*** Source information ***
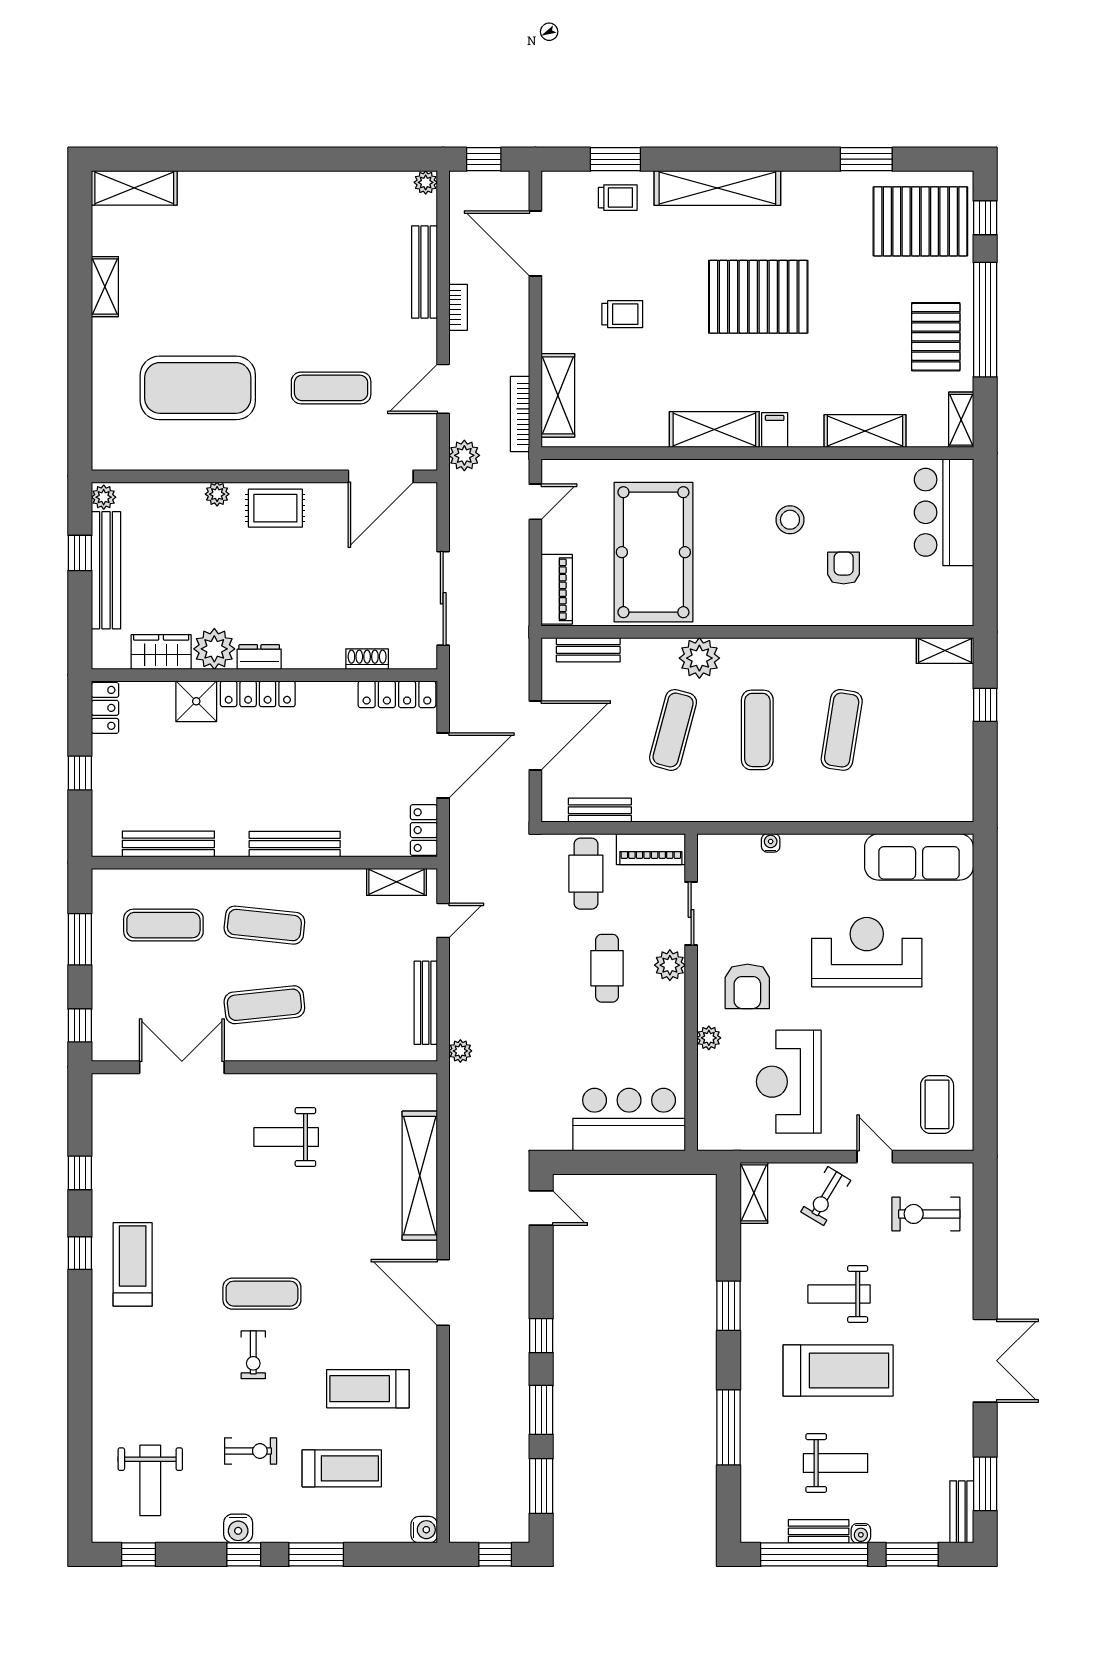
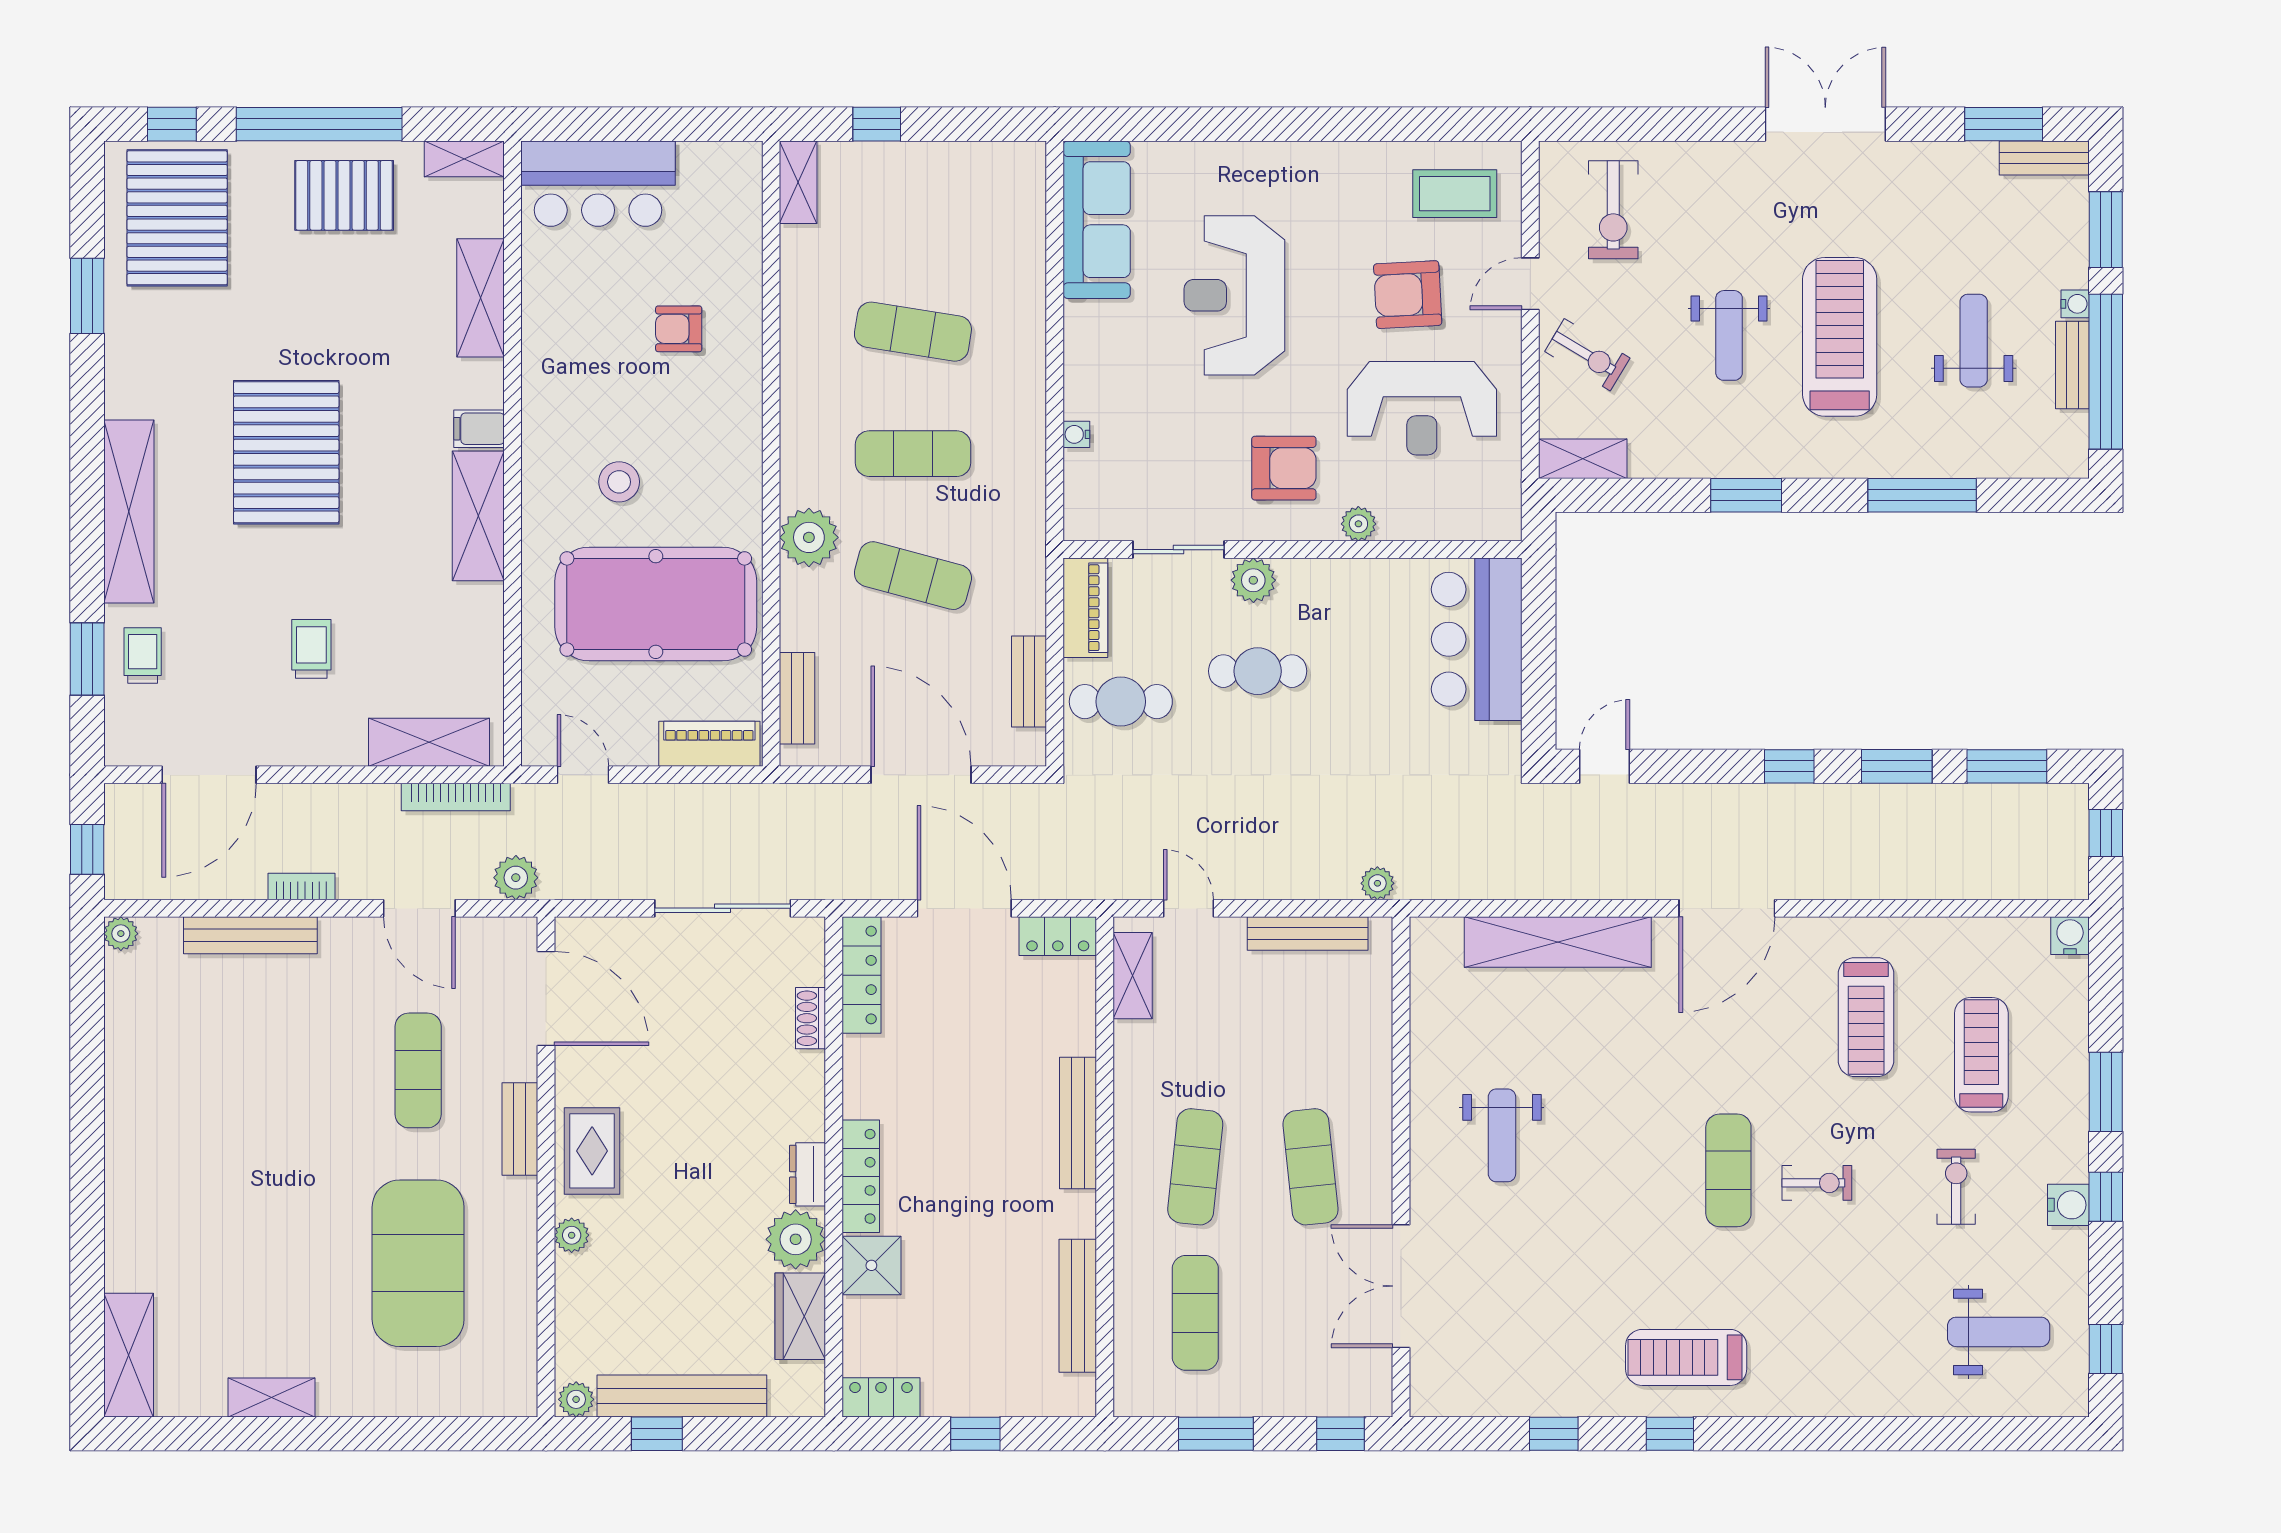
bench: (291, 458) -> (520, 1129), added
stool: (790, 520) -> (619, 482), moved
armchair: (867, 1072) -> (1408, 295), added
*** End of Source information ***
*** Source information ***
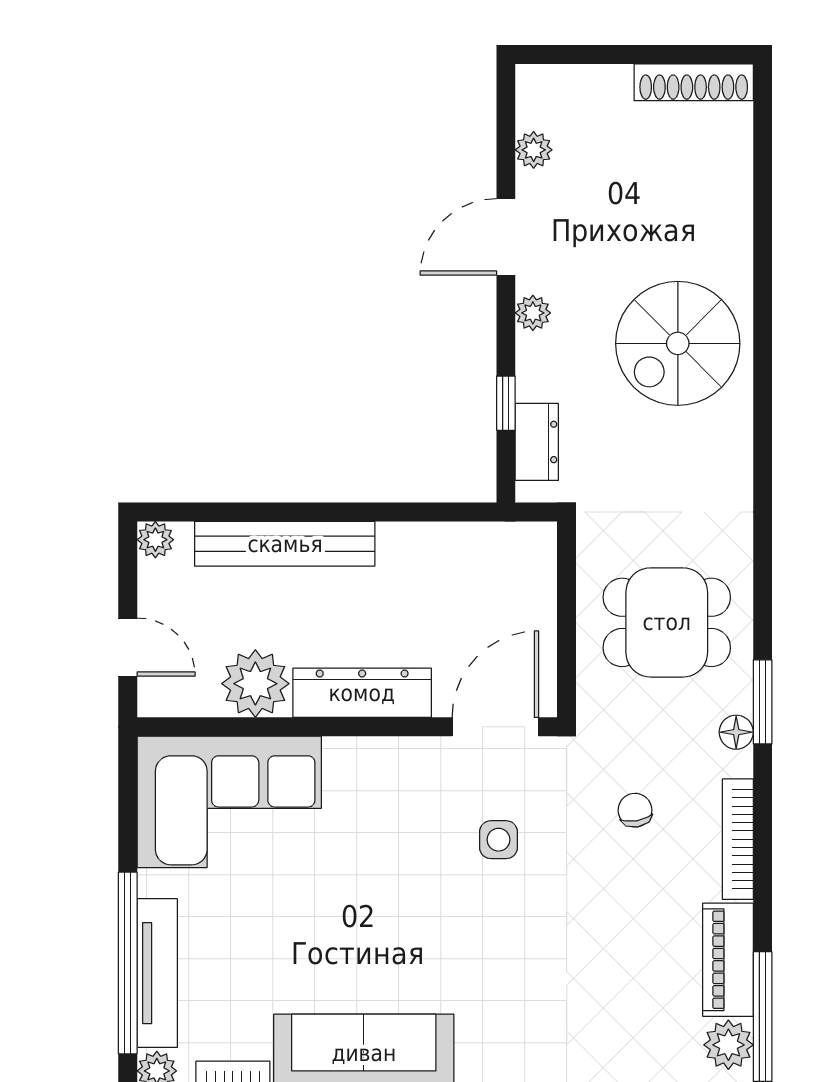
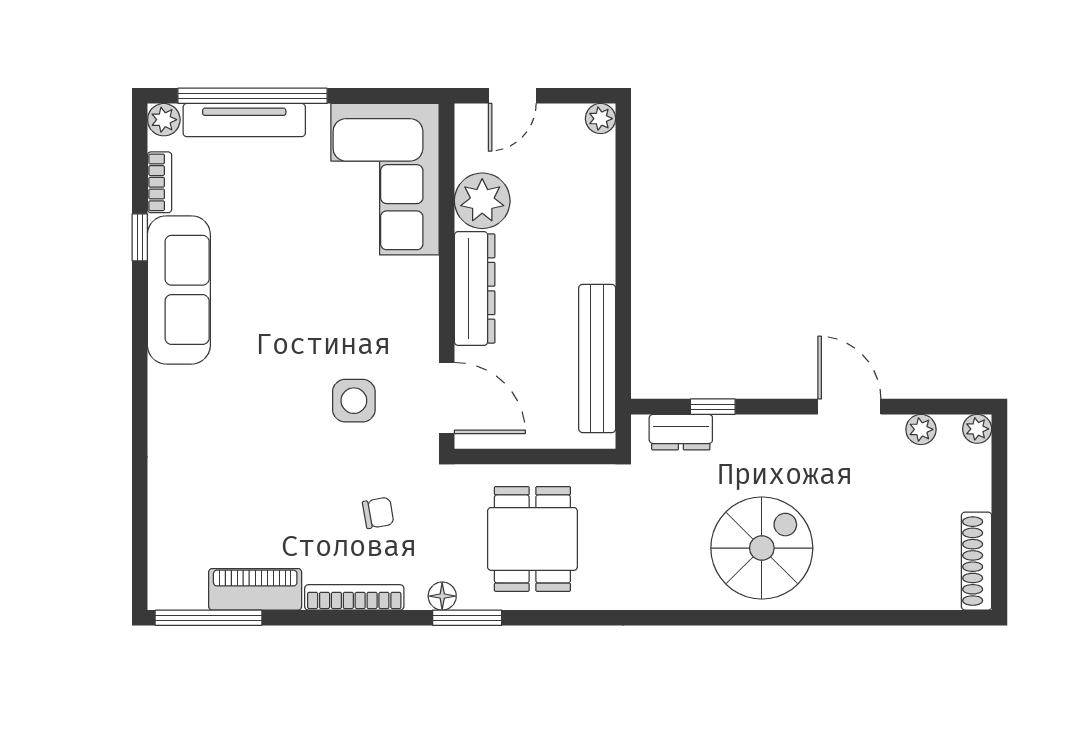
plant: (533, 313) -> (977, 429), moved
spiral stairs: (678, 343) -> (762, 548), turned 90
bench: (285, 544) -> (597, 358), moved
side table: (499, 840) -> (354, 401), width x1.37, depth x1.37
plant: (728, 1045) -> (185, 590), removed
*** End of Source information ***
# What you have to do
Starting at the line that has "stool: (790, 520) -> (619, 482), moved" in the records above, restate word for word every line until the one that has "armchair: (867, 1072) -> (1408, 295), added", and include that one as well.

# Output for this task
stool: (790, 520) -> (619, 482), moved
armchair: (867, 1072) -> (1408, 295), added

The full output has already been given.